Change detection outputs
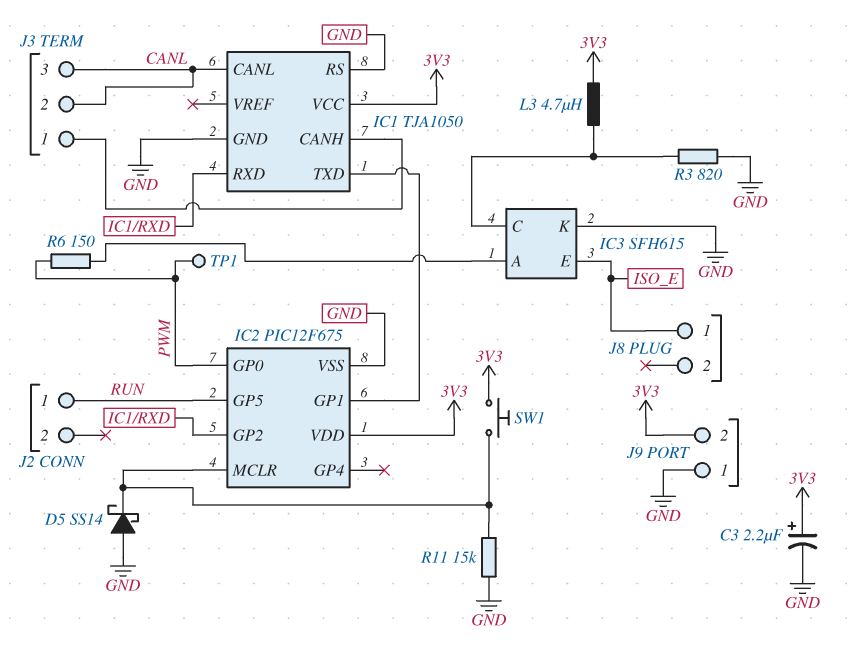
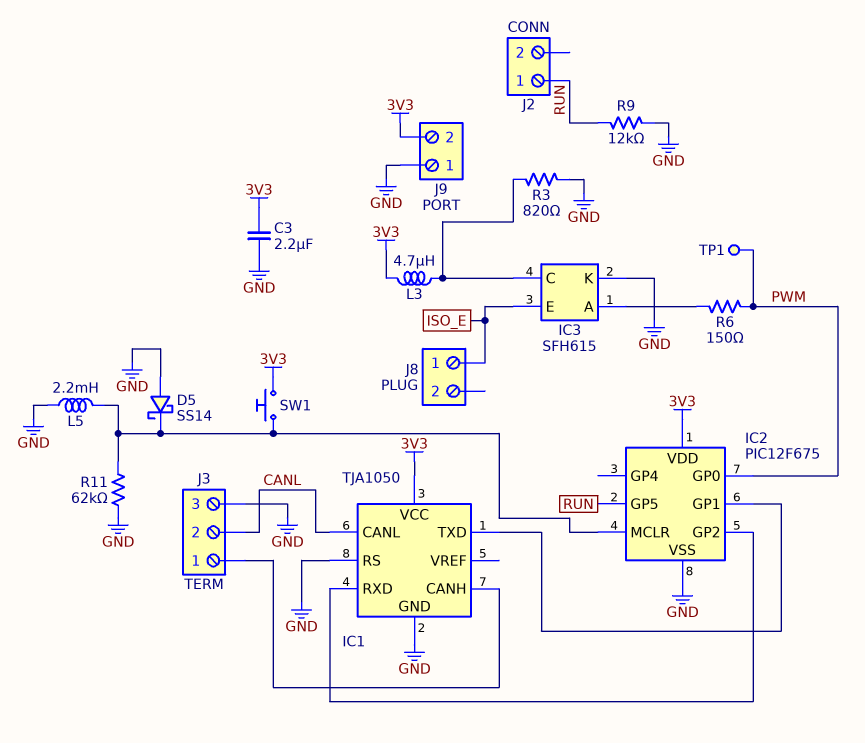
C3: 2.2uF (plus 3V3, minus GND) -> 2.2uF (3V3, GND)
J3 pin 3: CANL -> GND
L5: none -> 2.2mH (GND, IC2/MCLR)
R9: none -> 12k (GND, RUN)
R11: 15k (GND, IC2/MCLR) -> 62k (GND, IC2/MCLR)

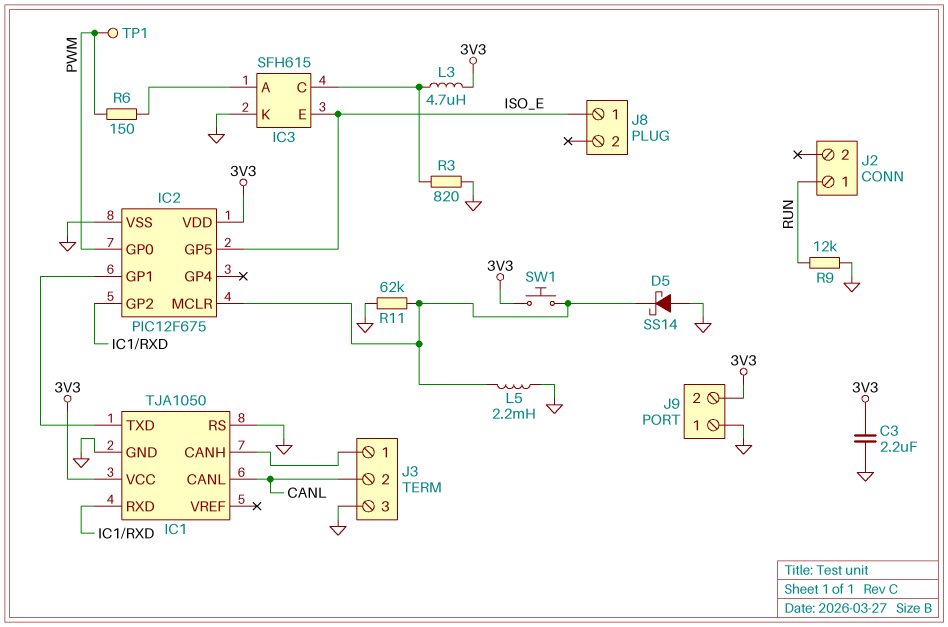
IC2 pin GP5: RUN -> ISO_E

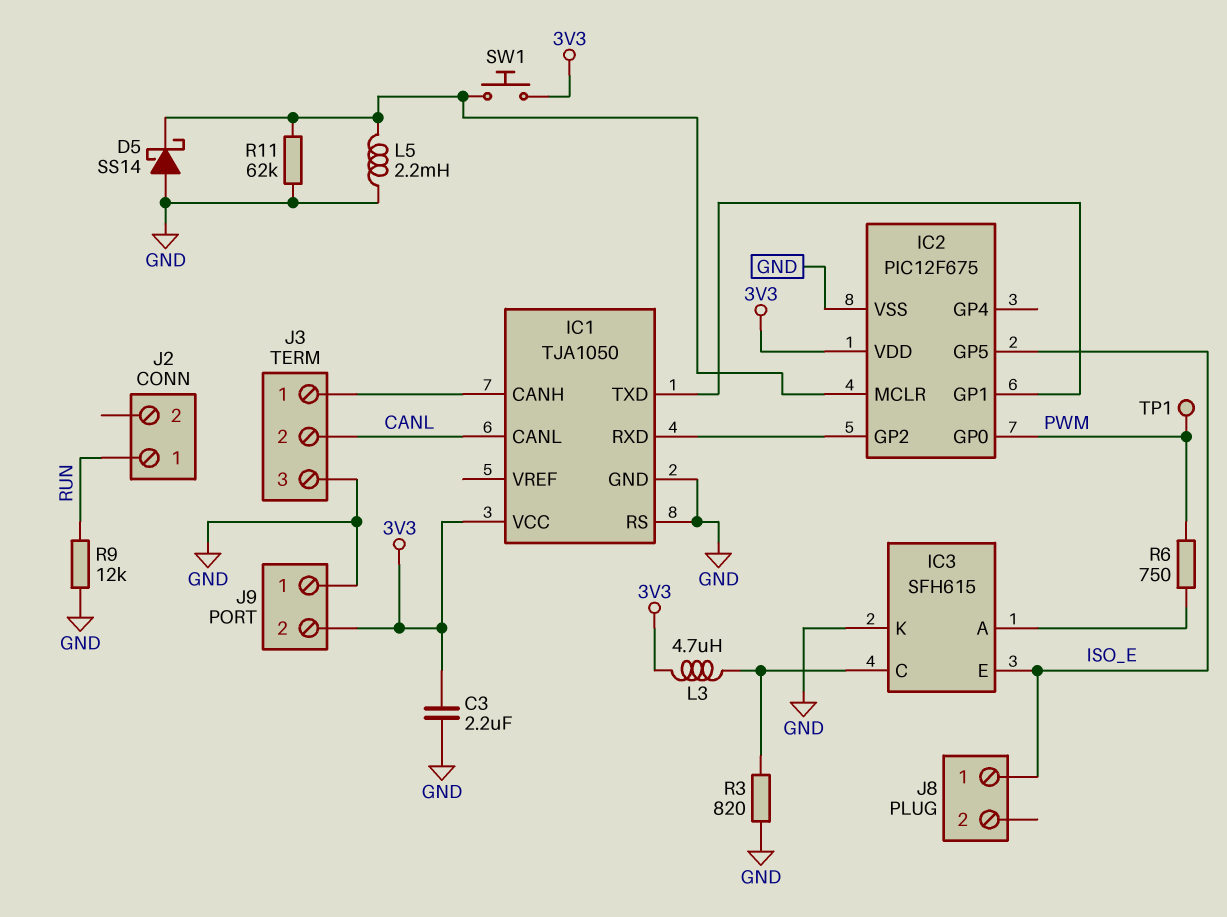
R6: 150 (IC3/A, PWM) -> 750 (IC3/A, PWM)

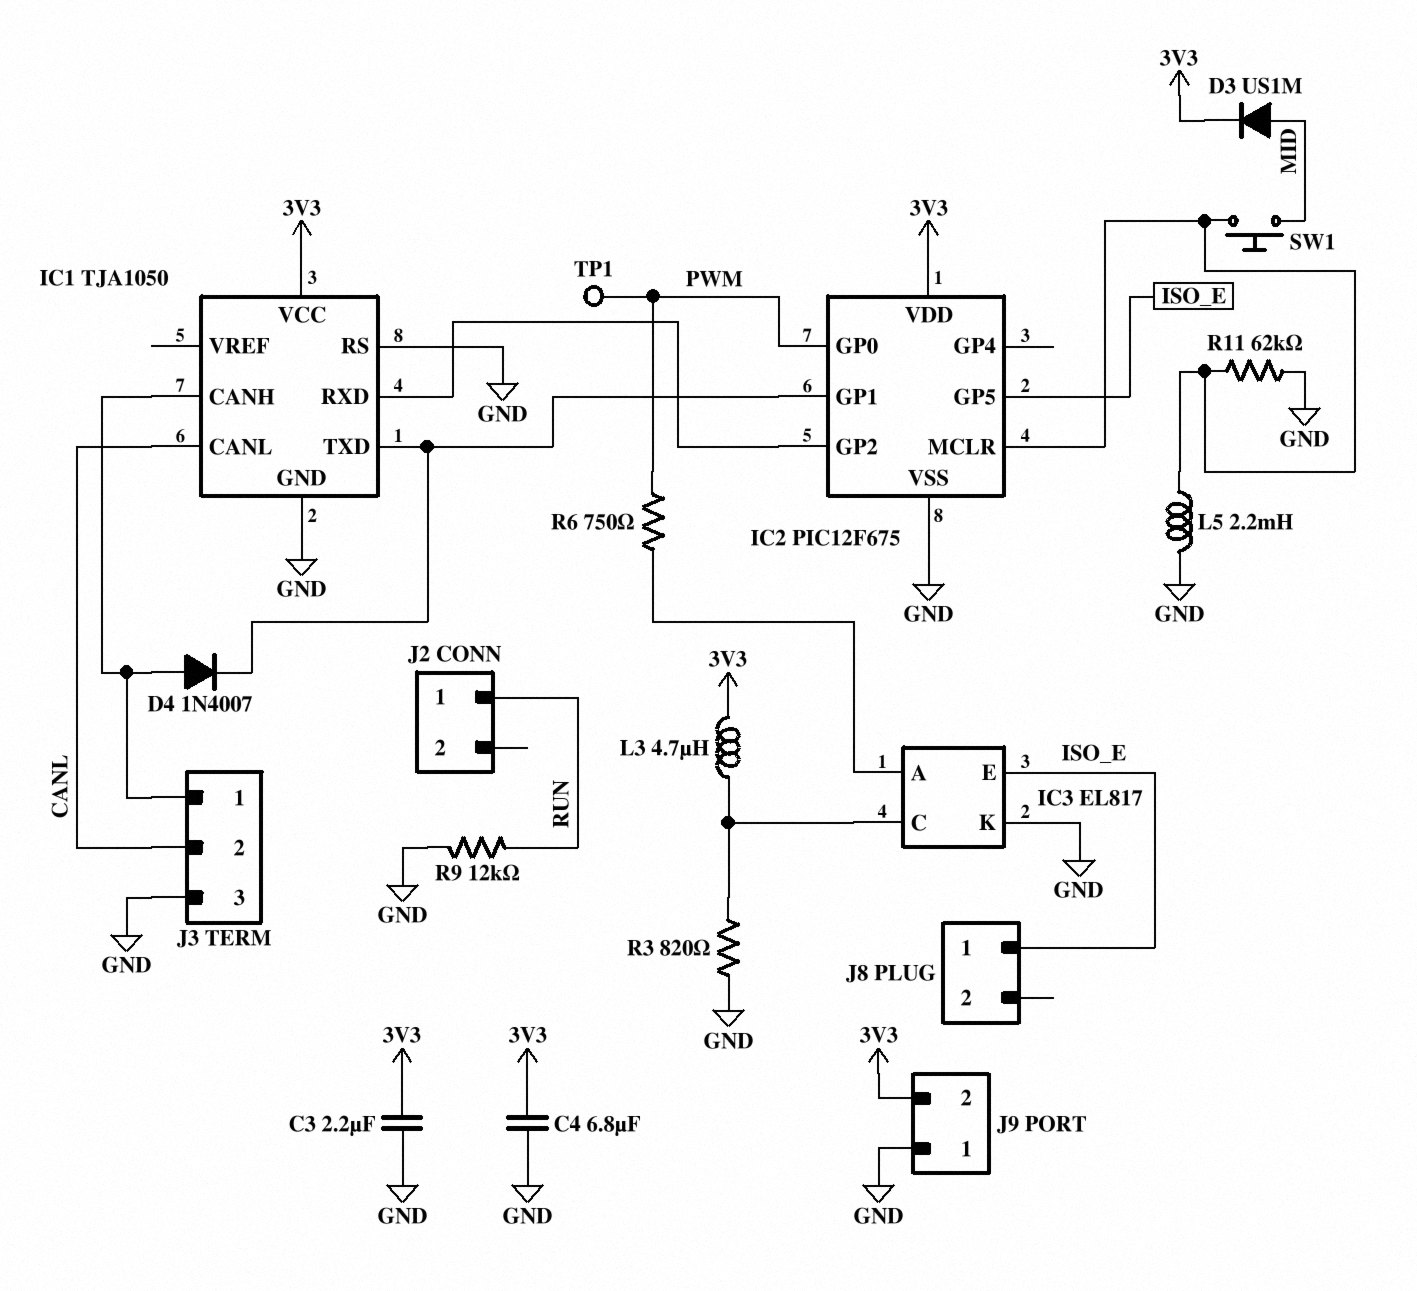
C4: none -> 6.8uF (3V3, GND)
D3: none -> diode US1M (A MID, K 3V3)
D4: none -> diode 1N4007 (A IC1/CANH, K IC1/TXD)
D5: schottky SS14 (A GND, K IC2/MCLR) -> none
IC3: SFH615 -> EL817
SW1: button (3V3, IC2/MCLR) -> button (IC2/MCLR, MID)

Task prompt
What you return must match, line for line, the data from the line containing "D5: schottky SS14 (A GND, K IC2/MCLR) -> none" to its end, both ends included.

Answer
D5: schottky SS14 (A GND, K IC2/MCLR) -> none
IC3: SFH615 -> EL817
SW1: button (3V3, IC2/MCLR) -> button (IC2/MCLR, MID)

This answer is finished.